_What needs to be done_
Lines from the one containing "(613, 360) = (557, 229): white" through the last line of the data are to be repeated word for word, both ends included.

▬▬▬

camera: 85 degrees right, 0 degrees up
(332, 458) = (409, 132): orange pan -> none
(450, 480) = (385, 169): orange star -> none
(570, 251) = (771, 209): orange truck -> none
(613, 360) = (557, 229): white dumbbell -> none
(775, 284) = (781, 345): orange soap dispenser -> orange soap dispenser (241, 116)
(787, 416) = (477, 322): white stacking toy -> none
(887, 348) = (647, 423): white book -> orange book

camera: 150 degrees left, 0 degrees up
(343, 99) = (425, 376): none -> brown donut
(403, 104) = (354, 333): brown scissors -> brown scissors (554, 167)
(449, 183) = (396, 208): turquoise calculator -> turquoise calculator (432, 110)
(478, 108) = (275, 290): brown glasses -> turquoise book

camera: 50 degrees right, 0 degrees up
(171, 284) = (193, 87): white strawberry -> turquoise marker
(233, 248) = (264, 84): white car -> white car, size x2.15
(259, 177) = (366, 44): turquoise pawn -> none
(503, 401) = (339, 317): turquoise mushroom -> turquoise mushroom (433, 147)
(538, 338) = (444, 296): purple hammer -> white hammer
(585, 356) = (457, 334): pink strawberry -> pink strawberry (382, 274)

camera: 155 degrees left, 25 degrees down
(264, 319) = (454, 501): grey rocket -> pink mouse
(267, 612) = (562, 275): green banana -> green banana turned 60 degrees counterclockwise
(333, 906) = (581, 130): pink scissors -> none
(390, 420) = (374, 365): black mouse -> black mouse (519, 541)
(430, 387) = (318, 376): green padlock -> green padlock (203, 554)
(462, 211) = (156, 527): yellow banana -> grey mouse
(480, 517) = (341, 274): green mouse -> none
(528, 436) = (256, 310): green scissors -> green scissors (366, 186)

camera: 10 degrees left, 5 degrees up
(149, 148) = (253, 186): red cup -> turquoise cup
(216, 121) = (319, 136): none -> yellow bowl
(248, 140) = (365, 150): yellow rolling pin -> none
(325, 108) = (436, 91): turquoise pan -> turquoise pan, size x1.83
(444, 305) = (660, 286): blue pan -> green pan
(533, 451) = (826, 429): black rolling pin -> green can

▬▬▬

_Solution below_
(613, 360) = (557, 229): white dumbbell -> none
(775, 284) = (781, 345): orange soap dispenser -> orange soap dispenser (241, 116)
(787, 416) = (477, 322): white stacking toy -> none
(887, 348) = (647, 423): white book -> orange book

camera: 150 degrees left, 0 degrees up
(343, 99) = (425, 376): none -> brown donut
(403, 104) = (354, 333): brown scissors -> brown scissors (554, 167)
(449, 183) = (396, 208): turquoise calculator -> turquoise calculator (432, 110)
(478, 108) = (275, 290): brown glasses -> turquoise book

camera: 50 degrees right, 0 degrees up
(171, 284) = (193, 87): white strawberry -> turquoise marker
(233, 248) = (264, 84): white car -> white car, size x2.15
(259, 177) = (366, 44): turquoise pawn -> none
(503, 401) = (339, 317): turquoise mushroom -> turquoise mushroom (433, 147)
(538, 338) = (444, 296): purple hammer -> white hammer
(585, 356) = (457, 334): pink strawberry -> pink strawberry (382, 274)

camera: 155 degrees left, 25 degrees down
(264, 319) = (454, 501): grey rocket -> pink mouse
(267, 612) = (562, 275): green banana -> green banana turned 60 degrees counterclockwise
(333, 906) = (581, 130): pink scissors -> none
(390, 420) = (374, 365): black mouse -> black mouse (519, 541)
(430, 387) = (318, 376): green padlock -> green padlock (203, 554)
(462, 211) = (156, 527): yellow banana -> grey mouse
(480, 517) = (341, 274): green mouse -> none
(528, 436) = (256, 310): green scissors -> green scissors (366, 186)

camera: 10 degrees left, 5 degrees up
(149, 148) = (253, 186): red cup -> turquoise cup
(216, 121) = (319, 136): none -> yellow bowl
(248, 140) = (365, 150): yellow rolling pin -> none
(325, 108) = (436, 91): turquoise pan -> turquoise pan, size x1.83
(444, 305) = (660, 286): blue pan -> green pan
(533, 451) = (826, 429): black rolling pin -> green can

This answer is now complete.